◆ **ACTION ITEM**: Filter the listing and keep only the lines with the word "naranja".

◆ **PROVIDED MATERIAL**:
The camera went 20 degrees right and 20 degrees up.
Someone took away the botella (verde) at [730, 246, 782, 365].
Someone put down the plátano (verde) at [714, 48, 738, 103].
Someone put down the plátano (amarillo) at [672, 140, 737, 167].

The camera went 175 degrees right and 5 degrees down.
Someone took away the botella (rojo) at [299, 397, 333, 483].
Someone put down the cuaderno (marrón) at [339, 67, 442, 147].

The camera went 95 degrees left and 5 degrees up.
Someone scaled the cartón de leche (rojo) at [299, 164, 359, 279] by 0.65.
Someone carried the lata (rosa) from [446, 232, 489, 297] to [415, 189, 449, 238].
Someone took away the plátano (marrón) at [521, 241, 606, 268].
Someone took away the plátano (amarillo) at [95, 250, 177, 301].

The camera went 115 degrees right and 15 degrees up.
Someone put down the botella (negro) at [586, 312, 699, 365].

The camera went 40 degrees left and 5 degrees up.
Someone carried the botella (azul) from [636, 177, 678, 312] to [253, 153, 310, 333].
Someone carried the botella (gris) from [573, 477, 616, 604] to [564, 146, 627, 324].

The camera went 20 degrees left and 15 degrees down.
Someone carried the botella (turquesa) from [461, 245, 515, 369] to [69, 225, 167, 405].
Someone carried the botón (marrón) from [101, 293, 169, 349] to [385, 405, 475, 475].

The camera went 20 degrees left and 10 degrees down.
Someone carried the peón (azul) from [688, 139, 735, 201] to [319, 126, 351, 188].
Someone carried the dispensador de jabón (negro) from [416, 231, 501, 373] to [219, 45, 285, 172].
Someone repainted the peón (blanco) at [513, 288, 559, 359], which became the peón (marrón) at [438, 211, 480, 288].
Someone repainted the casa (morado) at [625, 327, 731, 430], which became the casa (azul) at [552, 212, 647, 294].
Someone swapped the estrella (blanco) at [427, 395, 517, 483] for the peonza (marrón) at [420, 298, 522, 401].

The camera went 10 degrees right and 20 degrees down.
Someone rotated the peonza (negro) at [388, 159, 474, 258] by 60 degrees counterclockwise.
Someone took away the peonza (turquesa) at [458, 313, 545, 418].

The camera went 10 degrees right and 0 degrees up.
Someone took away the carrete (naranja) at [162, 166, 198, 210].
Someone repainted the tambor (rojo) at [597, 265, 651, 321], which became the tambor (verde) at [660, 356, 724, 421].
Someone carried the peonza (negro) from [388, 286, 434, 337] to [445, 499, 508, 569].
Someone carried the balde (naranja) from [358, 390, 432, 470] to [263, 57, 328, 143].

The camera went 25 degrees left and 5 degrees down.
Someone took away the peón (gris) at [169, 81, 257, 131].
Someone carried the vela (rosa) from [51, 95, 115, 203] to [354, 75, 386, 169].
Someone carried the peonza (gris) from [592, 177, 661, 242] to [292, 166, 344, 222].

◆ **ANSWER**:
Someone took away the carrete (naranja) at [162, 166, 198, 210].
Someone carried the balde (naranja) from [358, 390, 432, 470] to [263, 57, 328, 143].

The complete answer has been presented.